WHAT YOU ARE ASKED TO DO ::
Copy out each line below in which the string "yellow" appears.

MATERIAL SHOWN ::
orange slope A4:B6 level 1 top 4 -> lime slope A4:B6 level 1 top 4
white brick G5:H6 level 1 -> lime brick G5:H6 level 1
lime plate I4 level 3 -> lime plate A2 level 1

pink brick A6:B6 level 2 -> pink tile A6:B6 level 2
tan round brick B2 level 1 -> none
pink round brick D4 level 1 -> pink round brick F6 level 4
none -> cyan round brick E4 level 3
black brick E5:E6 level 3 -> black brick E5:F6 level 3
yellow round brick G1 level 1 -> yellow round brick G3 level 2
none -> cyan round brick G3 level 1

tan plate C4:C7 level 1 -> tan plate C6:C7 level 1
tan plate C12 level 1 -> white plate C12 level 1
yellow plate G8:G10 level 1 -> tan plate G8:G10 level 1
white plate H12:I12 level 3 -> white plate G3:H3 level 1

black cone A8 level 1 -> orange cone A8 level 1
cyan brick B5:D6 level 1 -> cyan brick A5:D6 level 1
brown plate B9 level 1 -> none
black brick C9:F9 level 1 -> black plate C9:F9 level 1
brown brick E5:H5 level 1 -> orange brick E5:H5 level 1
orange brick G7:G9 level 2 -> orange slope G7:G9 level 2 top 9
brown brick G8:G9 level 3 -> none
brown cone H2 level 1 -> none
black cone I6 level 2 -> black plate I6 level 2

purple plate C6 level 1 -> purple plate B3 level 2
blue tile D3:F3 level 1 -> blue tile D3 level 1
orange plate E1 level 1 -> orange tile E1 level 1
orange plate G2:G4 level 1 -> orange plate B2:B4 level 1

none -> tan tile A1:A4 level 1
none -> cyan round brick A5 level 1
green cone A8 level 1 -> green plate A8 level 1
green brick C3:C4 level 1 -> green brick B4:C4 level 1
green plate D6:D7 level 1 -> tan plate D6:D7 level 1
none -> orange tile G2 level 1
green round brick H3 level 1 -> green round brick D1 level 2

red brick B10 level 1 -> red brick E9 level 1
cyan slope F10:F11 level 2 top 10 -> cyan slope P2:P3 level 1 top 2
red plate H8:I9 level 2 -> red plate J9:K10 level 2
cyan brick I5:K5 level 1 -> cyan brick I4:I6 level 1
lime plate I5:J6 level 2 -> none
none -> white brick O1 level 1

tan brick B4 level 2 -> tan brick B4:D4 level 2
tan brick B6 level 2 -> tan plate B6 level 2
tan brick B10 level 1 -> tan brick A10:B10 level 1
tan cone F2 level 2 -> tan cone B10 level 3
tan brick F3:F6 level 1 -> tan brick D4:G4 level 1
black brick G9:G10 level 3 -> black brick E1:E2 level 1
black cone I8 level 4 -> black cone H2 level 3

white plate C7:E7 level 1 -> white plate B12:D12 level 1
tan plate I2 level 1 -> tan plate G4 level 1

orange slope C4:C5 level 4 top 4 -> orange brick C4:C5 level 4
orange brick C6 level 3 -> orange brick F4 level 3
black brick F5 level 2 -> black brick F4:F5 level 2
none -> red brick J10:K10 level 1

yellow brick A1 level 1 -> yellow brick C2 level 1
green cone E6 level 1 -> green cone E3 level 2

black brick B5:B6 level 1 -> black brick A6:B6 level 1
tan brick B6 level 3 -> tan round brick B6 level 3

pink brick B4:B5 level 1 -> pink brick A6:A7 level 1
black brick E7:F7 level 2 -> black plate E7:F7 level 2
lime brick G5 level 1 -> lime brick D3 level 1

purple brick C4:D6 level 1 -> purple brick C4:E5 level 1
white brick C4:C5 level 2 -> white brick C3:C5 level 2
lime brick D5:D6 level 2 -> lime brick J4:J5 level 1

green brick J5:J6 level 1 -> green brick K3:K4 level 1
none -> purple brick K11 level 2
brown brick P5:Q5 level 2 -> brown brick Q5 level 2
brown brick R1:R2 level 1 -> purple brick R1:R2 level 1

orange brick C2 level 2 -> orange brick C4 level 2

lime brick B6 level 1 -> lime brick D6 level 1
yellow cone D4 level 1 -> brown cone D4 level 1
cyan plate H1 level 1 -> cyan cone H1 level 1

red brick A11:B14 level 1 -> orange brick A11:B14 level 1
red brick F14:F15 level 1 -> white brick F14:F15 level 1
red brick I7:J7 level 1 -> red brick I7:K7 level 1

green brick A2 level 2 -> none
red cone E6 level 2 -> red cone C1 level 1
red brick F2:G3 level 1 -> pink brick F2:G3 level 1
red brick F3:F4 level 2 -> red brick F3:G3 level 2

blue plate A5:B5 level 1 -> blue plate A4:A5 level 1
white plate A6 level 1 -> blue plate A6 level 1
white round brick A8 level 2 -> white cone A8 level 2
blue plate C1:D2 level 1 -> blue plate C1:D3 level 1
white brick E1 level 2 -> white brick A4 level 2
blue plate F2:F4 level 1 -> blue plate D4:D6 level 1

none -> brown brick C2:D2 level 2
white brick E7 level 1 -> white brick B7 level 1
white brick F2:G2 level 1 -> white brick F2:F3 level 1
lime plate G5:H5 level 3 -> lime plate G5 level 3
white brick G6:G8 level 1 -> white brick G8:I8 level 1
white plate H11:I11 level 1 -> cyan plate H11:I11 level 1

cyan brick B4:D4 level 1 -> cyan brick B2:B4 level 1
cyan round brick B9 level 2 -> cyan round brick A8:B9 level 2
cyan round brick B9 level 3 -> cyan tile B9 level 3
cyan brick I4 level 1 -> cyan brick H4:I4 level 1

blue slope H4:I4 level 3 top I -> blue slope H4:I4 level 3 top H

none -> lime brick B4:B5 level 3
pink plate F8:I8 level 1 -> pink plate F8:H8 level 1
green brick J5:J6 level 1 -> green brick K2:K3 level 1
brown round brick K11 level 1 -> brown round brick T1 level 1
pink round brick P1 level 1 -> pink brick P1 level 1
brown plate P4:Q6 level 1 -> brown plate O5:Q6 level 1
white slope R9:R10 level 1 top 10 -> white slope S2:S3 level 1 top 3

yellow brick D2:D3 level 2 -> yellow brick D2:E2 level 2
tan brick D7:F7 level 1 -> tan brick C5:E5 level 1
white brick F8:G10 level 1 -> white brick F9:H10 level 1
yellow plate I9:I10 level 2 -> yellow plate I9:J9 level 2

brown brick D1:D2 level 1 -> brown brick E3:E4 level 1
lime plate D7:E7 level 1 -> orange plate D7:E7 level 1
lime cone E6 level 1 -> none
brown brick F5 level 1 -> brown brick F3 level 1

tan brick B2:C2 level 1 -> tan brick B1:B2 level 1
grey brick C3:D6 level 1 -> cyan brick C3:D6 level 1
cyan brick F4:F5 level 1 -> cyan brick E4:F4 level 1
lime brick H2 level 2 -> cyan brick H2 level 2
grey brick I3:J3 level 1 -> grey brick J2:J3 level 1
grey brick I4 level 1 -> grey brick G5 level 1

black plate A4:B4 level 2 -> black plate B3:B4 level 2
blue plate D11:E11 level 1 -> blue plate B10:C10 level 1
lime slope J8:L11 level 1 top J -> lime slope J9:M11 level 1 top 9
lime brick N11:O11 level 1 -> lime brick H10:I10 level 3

PROBLEM SOLUTION ::
yellow round brick G1 level 1 -> yellow round brick G3 level 2
yellow plate G8:G10 level 1 -> tan plate G8:G10 level 1
yellow brick A1 level 1 -> yellow brick C2 level 1
yellow cone D4 level 1 -> brown cone D4 level 1
yellow brick D2:D3 level 2 -> yellow brick D2:E2 level 2
yellow plate I9:I10 level 2 -> yellow plate I9:J9 level 2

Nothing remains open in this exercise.